*** Records supplied Section Begins ***
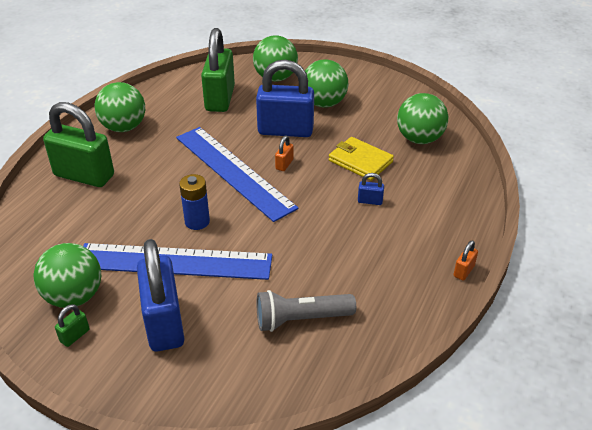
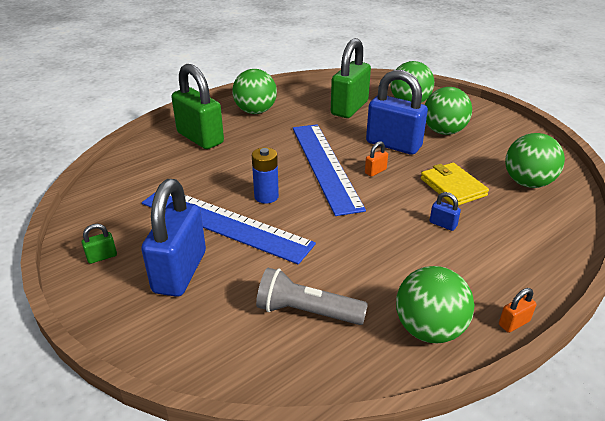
camera: 25 degrees right, 5 degrees down
green ball [33,243,101,308] -> green ball moved to [396,266,474,344]

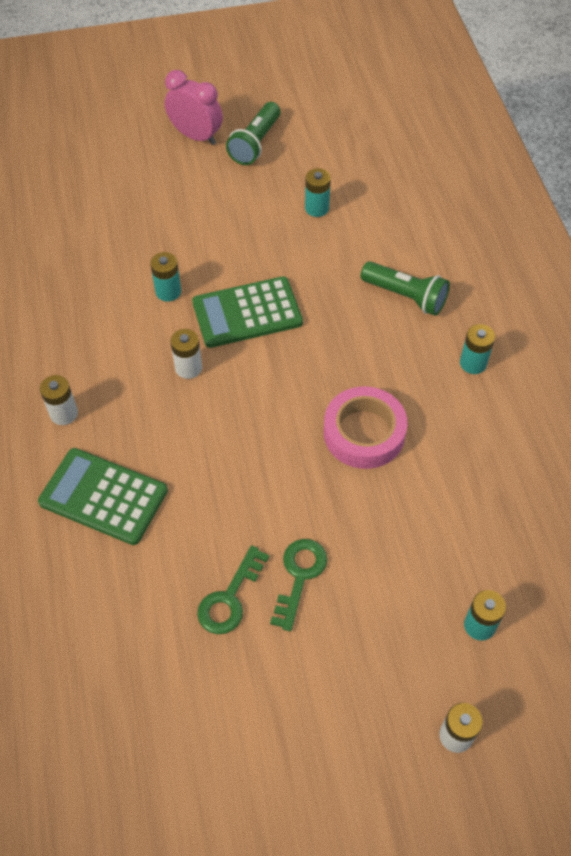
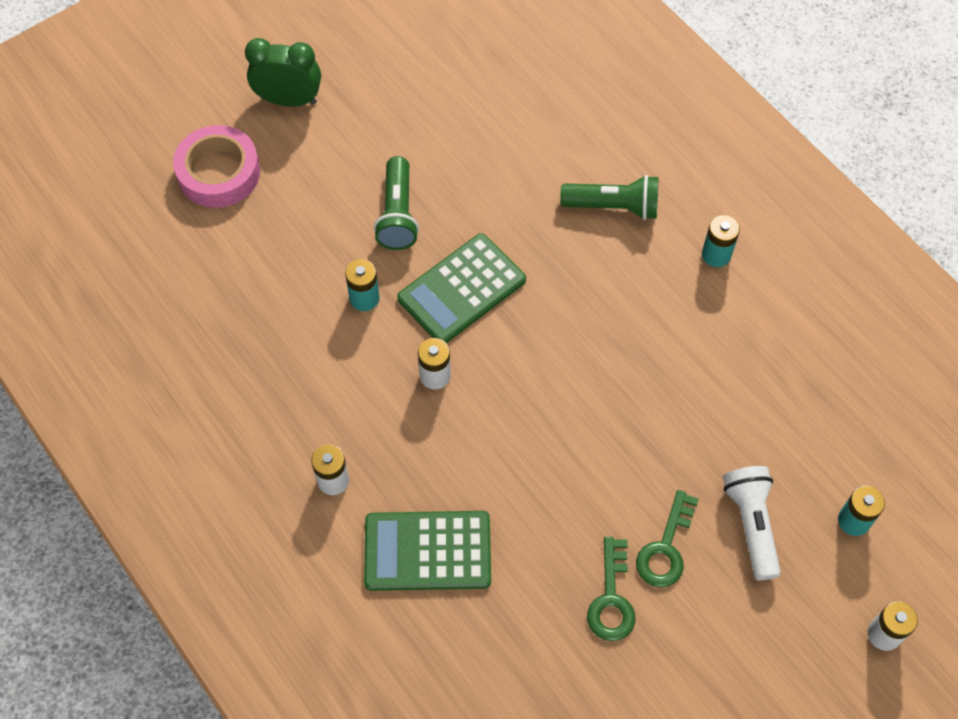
camera: 25 degrees left, 5 degrees up
pink clock [165,70,223,145] -> green clock [245,38,321,107]
green flashlight [226,102,280,165] -> green flashlight moved to [374,156,419,250]
green key [270,539,327,631] -> green key turned 150 degrees counterclockwise [636,490,699,587]
turquoise battery [305,168,331,217] -> none
pink tape [324,386,407,469] -> pink tape moved to [173,125,260,208]
none -> white flashlight [723,466,781,580]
*** Records supplied Section Ends ***
## [Work to be completed]
The images are to be left out while the entries are written out exactly.

## [Written solution]
camera: 25 degrees right, 5 degrees down
green ball [33,243,101,308] -> green ball moved to [396,266,474,344]

camera: 25 degrees left, 5 degrees up
pink clock [165,70,223,145] -> green clock [245,38,321,107]
green flashlight [226,102,280,165] -> green flashlight moved to [374,156,419,250]
green key [270,539,327,631] -> green key turned 150 degrees counterclockwise [636,490,699,587]
turquoise battery [305,168,331,217] -> none
pink tape [324,386,407,469] -> pink tape moved to [173,125,260,208]
none -> white flashlight [723,466,781,580]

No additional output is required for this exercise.